▶ [About this exercise]:
Your task is to quote the records from their first line through the line containing "V2: 6V (plus", with nothing added or left out.

▶ [Records for processing]:

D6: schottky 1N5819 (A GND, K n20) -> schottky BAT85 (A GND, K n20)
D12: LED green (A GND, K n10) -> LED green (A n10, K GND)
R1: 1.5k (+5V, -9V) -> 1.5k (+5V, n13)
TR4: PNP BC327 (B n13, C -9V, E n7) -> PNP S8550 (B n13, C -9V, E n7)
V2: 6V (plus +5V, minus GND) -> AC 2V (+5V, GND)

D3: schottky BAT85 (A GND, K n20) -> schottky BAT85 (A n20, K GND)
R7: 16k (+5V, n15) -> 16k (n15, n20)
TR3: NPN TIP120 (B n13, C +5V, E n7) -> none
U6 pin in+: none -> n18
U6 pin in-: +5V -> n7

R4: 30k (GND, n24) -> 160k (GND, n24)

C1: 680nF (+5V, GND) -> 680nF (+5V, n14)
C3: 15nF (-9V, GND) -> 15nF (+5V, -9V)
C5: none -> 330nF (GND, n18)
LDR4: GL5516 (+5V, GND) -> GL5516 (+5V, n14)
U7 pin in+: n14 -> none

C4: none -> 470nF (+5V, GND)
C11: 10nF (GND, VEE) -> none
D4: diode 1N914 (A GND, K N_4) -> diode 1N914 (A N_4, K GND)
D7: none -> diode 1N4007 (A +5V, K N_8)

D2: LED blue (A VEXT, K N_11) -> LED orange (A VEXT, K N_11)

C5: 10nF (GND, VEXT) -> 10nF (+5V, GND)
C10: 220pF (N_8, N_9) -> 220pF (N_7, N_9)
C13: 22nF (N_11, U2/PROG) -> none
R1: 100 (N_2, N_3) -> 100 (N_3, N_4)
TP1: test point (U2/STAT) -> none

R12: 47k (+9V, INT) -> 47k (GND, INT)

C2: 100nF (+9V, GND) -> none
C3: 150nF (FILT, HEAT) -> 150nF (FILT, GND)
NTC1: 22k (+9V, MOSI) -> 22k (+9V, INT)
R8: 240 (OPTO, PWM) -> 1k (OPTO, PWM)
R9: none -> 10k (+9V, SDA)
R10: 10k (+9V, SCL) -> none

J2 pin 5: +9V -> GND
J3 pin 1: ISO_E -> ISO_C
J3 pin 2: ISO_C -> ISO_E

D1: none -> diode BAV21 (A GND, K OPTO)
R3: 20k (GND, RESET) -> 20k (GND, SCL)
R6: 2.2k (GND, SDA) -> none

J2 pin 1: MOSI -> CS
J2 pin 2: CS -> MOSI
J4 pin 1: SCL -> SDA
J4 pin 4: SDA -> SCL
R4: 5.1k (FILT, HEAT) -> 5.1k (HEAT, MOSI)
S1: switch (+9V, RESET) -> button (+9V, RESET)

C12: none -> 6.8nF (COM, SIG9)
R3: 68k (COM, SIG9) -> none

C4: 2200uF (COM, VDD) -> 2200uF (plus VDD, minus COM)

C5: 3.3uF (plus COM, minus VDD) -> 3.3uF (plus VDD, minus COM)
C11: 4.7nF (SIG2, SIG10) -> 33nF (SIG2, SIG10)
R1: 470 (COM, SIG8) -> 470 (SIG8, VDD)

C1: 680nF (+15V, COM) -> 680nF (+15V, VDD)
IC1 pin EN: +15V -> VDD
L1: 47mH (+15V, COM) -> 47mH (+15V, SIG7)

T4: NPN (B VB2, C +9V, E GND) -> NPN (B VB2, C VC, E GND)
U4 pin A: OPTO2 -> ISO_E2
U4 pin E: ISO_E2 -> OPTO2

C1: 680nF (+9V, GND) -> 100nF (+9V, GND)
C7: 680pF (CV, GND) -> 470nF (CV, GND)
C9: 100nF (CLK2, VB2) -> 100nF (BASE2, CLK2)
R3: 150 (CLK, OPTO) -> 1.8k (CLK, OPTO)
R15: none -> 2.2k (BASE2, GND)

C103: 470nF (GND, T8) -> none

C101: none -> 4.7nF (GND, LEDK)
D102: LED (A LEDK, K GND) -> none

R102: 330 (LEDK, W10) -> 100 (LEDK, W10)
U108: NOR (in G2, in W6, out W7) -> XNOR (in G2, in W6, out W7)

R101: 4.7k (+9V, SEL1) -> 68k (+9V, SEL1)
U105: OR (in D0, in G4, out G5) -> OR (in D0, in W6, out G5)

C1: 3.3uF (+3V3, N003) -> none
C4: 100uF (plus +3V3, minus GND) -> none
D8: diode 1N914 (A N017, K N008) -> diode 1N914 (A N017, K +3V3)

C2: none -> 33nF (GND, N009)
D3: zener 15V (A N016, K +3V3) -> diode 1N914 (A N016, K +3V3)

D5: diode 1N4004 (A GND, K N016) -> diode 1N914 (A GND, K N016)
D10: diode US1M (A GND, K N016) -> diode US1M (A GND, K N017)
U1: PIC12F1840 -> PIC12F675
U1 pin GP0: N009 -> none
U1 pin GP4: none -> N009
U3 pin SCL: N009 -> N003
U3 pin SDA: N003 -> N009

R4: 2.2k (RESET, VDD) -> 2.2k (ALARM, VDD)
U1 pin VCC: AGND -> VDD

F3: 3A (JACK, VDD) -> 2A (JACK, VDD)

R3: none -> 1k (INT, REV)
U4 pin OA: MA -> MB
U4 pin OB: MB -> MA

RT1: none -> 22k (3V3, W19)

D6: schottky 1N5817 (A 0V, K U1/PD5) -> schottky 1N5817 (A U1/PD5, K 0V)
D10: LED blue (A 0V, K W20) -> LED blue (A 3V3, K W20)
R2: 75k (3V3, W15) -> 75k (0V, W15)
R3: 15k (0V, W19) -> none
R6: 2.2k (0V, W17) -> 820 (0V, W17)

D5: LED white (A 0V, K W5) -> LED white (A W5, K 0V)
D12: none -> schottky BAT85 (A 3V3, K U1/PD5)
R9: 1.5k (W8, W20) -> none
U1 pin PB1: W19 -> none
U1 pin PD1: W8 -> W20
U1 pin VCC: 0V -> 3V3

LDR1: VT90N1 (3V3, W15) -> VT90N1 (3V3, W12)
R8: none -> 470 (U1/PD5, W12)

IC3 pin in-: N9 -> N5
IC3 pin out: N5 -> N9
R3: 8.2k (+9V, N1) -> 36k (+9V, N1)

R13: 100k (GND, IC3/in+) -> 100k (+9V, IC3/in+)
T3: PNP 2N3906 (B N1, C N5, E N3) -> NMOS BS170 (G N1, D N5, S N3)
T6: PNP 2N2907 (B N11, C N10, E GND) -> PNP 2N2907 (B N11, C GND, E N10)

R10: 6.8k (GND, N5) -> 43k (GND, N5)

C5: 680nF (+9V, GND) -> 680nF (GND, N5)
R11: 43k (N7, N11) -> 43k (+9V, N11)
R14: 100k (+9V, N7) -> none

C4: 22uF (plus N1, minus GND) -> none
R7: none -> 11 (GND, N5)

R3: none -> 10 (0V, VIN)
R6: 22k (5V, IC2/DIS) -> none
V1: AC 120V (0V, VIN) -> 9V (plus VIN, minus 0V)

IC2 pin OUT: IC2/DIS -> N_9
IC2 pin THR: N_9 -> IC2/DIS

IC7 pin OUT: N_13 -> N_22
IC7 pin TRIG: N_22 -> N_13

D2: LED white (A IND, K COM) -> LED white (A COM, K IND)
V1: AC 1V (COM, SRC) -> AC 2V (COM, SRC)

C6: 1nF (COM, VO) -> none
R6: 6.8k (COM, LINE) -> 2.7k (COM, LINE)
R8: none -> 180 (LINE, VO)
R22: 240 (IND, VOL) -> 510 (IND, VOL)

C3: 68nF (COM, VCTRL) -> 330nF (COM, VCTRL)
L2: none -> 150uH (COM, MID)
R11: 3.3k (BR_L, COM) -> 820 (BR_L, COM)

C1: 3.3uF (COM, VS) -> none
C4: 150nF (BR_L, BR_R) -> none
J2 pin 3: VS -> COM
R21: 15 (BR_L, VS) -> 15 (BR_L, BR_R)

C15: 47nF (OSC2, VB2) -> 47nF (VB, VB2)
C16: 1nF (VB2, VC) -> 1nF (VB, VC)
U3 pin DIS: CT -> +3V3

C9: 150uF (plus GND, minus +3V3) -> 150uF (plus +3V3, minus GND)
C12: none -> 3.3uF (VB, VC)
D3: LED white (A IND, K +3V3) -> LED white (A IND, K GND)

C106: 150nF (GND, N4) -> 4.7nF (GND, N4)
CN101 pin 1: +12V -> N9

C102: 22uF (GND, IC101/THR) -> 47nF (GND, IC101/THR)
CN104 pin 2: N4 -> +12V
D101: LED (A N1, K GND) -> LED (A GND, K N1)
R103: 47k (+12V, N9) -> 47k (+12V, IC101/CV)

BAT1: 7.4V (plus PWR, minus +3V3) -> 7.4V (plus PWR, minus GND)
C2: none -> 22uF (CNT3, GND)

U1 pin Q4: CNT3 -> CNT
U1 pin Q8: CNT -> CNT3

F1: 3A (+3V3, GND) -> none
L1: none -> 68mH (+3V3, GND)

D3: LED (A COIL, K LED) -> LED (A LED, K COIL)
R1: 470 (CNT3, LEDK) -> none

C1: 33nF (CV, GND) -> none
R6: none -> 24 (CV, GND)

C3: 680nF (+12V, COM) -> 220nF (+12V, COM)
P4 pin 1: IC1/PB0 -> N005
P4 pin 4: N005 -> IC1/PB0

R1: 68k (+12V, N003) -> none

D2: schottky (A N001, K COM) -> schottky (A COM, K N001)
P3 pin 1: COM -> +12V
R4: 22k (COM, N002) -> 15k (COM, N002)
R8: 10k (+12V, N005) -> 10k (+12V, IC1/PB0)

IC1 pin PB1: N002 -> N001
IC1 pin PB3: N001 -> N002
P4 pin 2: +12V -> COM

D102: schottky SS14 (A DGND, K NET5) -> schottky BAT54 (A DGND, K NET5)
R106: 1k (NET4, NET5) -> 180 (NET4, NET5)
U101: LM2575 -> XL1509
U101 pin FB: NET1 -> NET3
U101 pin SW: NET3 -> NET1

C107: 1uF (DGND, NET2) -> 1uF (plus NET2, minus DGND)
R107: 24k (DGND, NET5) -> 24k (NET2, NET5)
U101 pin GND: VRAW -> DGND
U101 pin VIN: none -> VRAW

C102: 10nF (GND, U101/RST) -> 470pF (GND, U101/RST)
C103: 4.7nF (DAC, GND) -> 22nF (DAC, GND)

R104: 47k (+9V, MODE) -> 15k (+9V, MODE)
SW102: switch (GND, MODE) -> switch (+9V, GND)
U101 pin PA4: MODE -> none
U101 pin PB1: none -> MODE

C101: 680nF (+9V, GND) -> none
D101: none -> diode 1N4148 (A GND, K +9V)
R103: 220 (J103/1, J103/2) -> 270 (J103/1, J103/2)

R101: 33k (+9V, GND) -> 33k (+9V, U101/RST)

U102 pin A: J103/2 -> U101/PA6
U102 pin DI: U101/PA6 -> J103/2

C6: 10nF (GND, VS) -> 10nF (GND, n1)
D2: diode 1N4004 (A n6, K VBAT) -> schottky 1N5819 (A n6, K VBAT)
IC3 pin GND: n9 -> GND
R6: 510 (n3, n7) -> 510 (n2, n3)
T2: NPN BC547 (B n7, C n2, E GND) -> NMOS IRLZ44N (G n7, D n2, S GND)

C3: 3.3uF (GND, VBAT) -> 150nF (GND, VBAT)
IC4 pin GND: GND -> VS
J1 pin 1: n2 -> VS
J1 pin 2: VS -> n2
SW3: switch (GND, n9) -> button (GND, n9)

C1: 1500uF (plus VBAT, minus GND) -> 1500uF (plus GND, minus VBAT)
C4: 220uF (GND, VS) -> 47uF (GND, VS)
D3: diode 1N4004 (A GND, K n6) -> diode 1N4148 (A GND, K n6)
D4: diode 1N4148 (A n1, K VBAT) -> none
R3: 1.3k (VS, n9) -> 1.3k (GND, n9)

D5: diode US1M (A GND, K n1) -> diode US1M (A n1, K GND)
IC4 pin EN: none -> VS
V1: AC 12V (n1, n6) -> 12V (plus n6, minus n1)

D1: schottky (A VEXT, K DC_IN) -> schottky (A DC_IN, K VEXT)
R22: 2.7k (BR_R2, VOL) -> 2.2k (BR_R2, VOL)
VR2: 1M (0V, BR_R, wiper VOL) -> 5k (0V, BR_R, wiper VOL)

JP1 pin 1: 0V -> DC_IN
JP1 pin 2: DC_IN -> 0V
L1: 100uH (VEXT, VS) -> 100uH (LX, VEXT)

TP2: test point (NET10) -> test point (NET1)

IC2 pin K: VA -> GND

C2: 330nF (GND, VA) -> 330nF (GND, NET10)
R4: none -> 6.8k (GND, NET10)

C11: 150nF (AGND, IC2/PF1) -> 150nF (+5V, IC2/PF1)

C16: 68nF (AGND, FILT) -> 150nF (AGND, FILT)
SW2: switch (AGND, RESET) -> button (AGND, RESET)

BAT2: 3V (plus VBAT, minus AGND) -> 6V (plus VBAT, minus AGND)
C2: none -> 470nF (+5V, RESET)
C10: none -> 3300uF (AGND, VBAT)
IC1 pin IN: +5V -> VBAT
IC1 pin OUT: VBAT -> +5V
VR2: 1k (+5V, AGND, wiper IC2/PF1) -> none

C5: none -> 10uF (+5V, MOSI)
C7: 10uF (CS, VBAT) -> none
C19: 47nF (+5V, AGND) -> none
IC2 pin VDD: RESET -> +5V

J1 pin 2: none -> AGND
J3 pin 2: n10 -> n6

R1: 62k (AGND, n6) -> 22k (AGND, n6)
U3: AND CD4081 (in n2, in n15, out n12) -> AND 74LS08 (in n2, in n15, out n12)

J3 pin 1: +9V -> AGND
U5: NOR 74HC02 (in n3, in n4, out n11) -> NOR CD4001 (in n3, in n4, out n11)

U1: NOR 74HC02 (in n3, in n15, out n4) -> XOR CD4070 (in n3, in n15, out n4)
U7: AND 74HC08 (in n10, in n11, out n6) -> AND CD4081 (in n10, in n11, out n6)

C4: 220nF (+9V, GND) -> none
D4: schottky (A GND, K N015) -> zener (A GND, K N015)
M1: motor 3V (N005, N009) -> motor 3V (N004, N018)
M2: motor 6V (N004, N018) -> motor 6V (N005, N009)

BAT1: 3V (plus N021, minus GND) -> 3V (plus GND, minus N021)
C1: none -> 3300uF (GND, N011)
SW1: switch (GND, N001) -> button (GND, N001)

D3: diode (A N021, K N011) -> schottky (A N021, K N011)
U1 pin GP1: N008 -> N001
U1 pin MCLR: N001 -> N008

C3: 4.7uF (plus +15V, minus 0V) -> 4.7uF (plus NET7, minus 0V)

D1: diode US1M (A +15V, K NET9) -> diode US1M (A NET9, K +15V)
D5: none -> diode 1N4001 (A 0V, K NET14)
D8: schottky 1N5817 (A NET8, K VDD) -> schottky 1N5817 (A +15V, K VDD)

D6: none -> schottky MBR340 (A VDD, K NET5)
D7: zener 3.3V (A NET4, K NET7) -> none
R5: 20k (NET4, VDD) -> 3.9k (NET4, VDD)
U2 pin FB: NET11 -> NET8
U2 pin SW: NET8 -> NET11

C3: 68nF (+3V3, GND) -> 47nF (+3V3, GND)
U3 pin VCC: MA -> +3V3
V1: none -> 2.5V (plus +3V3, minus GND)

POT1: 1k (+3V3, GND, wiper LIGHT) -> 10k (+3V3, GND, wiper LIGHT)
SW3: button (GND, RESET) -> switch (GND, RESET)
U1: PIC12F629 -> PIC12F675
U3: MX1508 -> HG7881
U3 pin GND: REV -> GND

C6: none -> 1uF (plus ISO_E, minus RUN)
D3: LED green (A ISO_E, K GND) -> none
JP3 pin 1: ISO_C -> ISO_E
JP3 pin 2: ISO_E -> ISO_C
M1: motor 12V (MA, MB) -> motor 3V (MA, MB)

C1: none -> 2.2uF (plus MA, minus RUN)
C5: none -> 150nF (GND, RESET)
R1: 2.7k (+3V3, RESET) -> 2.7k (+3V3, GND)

▶ [Task answer]:
D6: schottky 1N5819 (A GND, K n20) -> schottky BAT85 (A GND, K n20)
D12: LED green (A GND, K n10) -> LED green (A n10, K GND)
R1: 1.5k (+5V, -9V) -> 1.5k (+5V, n13)
TR4: PNP BC327 (B n13, C -9V, E n7) -> PNP S8550 (B n13, C -9V, E n7)
V2: 6V (plus +5V, minus GND) -> AC 2V (+5V, GND)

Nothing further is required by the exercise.